--- GIVEN DATA Enclosed Below ---
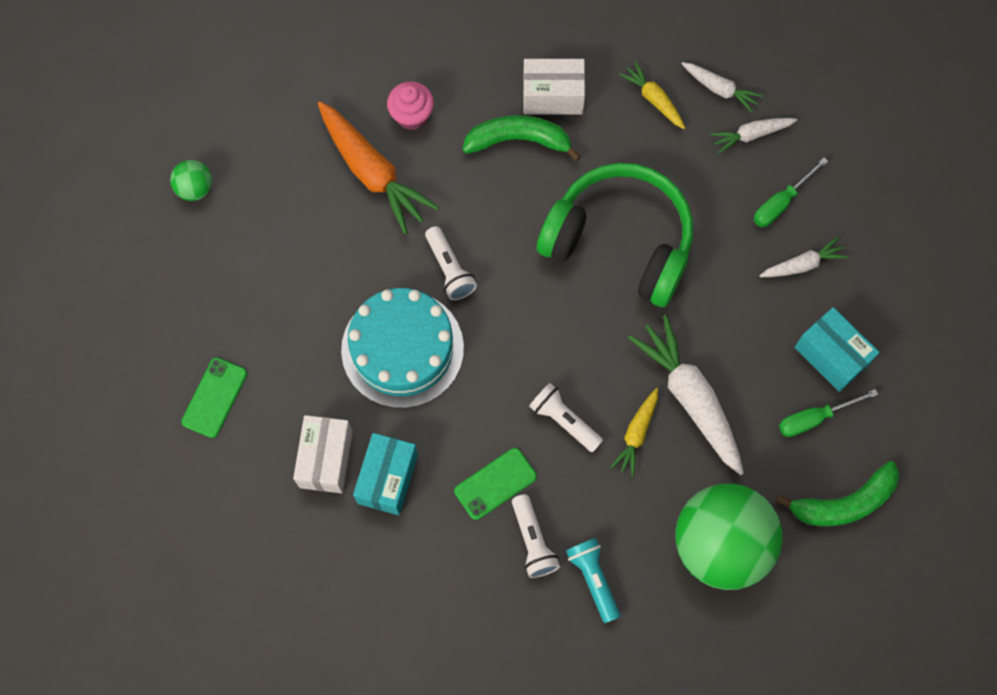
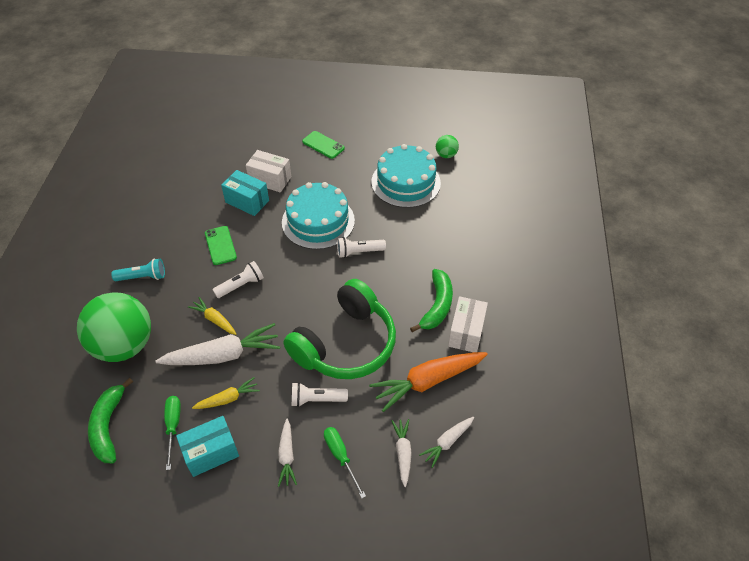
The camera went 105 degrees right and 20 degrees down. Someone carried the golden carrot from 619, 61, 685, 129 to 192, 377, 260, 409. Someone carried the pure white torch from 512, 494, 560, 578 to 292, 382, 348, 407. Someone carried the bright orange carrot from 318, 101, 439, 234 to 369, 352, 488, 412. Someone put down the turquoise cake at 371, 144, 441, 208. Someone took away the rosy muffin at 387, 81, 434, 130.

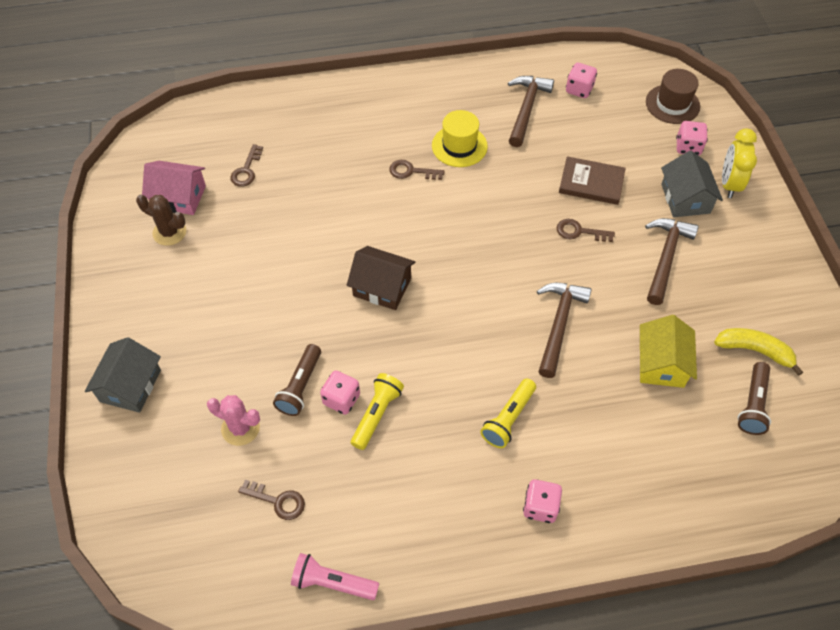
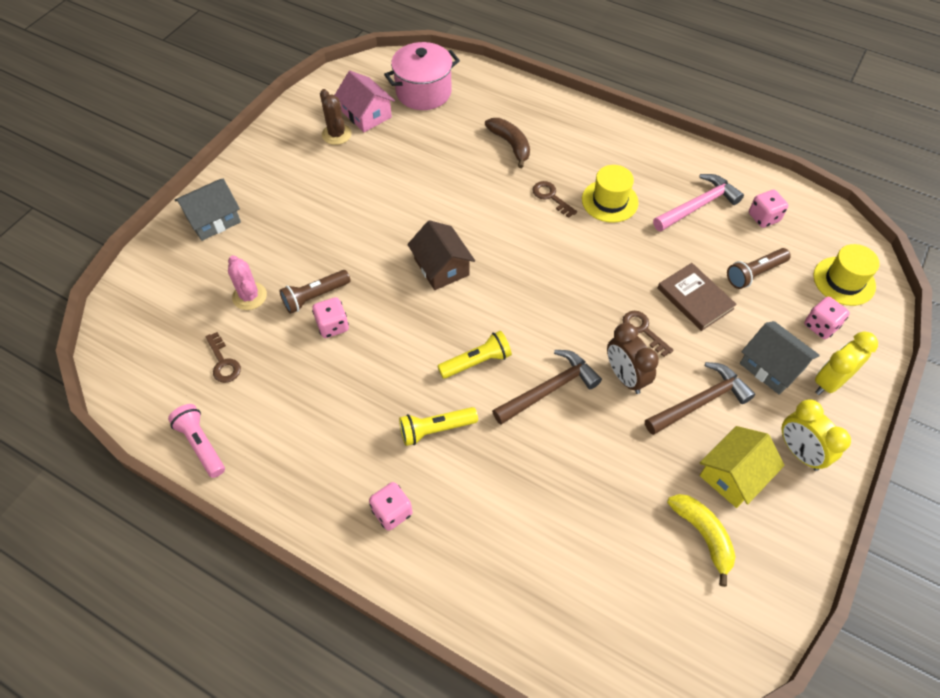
The camera went 40 degrees right and 0 degrees up. Someone put down the rosy stockpot at 384, 42, 460, 110. Someone carried the golden torch from 351, 373, 404, 450 to 437, 331, 512, 379. Someone put down the dark brown banana fruit at 485, 118, 530, 168. Someone put down the dark brown clock at 607, 323, 659, 394. Someone repainted the dark brown carpenter's hammer at 508, 76, 554, 147, which became the rosy carpenter's hammer at 653, 174, 744, 231. Someone carried the golden cottage from 640, 315, 697, 388 to 699, 426, 784, 508. Someone carried the dark brown torch from 738, 362, 771, 435 to 727, 248, 791, 289. Someone rotated the gray cottage at 661, 151, 723, 217 by 75 degrees counterclockwise. Someone put down the golden clock at 782, 399, 851, 471. Someone repainted the dark brown top hat at 646, 69, 700, 124, which became the golden top hat at 813, 244, 880, 306. Someone took away the dark brown door key at 230, 144, 263, 187.

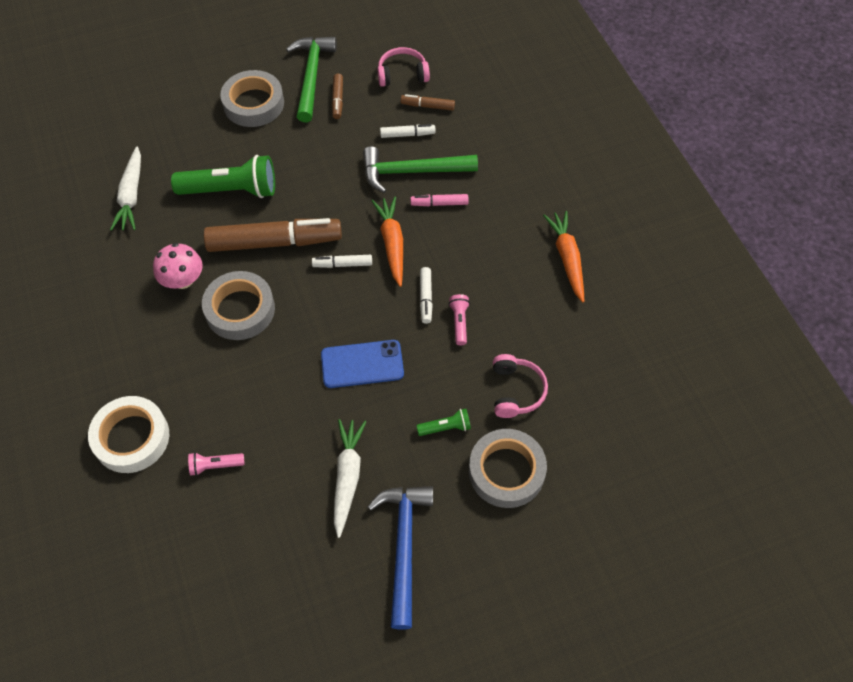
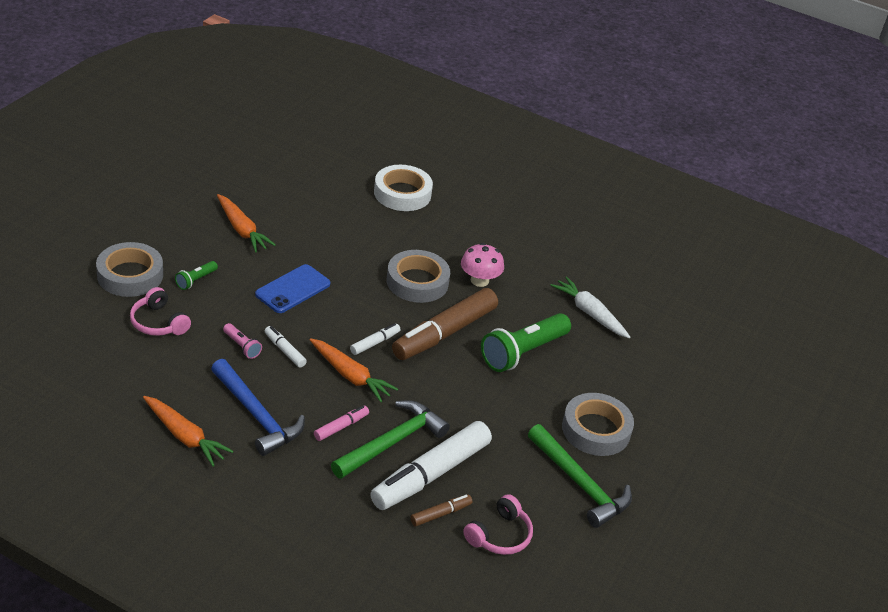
The camera went 135 degrees right and 20 degrees down. Someone carried the cobalt carpenter's hammer from 368, 486, 433, 630 to 211, 359, 305, 456. Someone repainted the pure white carrot at 334, 419, 366, 538, which became the bright orange carrot at 217, 194, 276, 252. Someone scaled the pure white felt pen at 380, 124, 436, 138 by 2.26. Someone took away the rosy torch at 188, 452, 245, 476. Someone took away the dark brown felt pen at 332, 74, 343, 119.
--- End of Enclosed GIVEN DATA ---
EXERCISE BRIEF. Of the lines in the data, report each one containing the string "orange".

OUTPUT OF THE TASK.
The camera went 105 degrees right and 20 degrees down. Someone carried the golden carrot from 619, 61, 685, 129 to 192, 377, 260, 409. Someone carried the pure white torch from 512, 494, 560, 578 to 292, 382, 348, 407. Someone carried the bright orange carrot from 318, 101, 439, 234 to 369, 352, 488, 412. Someone put down the turquoise cake at 371, 144, 441, 208. Someone took away the rosy muffin at 387, 81, 434, 130.
The camera went 135 degrees right and 20 degrees down. Someone carried the cobalt carpenter's hammer from 368, 486, 433, 630 to 211, 359, 305, 456. Someone repainted the pure white carrot at 334, 419, 366, 538, which became the bright orange carrot at 217, 194, 276, 252. Someone scaled the pure white felt pen at 380, 124, 436, 138 by 2.26. Someone took away the rosy torch at 188, 452, 245, 476. Someone took away the dark brown felt pen at 332, 74, 343, 119.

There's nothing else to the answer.